Write the listing below out again word for word, without a single picture.

*** Data excerpt Section Begins ***

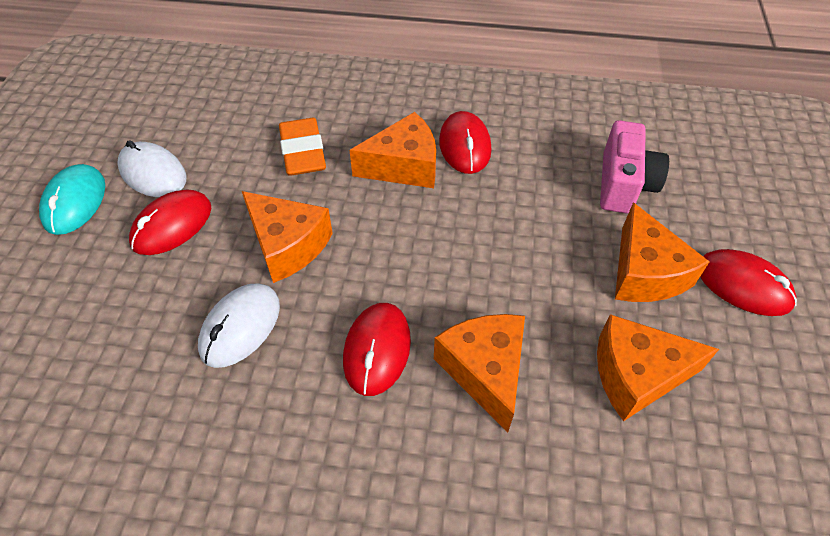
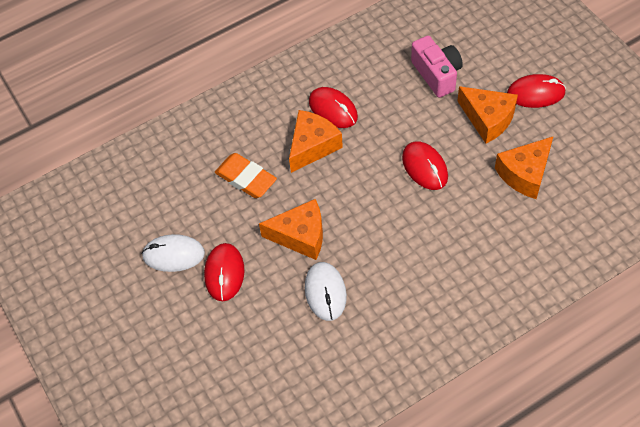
camera: 35 degrees left, 5 degrees up
(75, 202) = (150, 304): turquoise mouse -> none
(377, 350) = (402, 251): red mouse -> red mouse (425, 167)
(485, 371) = (459, 223): orange cheese -> none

*** Data excerpt Section Ends ***

**Answer area**
camera: 35 degrees left, 5 degrees up
(75, 202) = (150, 304): turquoise mouse -> none
(377, 350) = (402, 251): red mouse -> red mouse (425, 167)
(485, 371) = (459, 223): orange cheese -> none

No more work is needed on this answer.